Activity.
Within the records below, find each line that holds the string "blue", then copy it.

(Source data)
====================

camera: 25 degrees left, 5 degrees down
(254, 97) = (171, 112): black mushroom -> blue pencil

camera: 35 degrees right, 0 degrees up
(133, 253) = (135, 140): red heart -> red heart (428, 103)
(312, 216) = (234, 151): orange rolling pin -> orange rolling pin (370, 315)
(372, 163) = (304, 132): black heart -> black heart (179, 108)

====================

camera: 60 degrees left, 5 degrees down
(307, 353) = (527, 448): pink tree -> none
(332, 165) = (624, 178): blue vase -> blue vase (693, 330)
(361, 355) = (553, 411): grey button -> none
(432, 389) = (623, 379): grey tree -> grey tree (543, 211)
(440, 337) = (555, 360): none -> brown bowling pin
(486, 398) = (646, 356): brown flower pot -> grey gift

====================

Problem solution.
(254, 97) = (171, 112): black mushroom -> blue pencil
(332, 165) = (624, 178): blue vase -> blue vase (693, 330)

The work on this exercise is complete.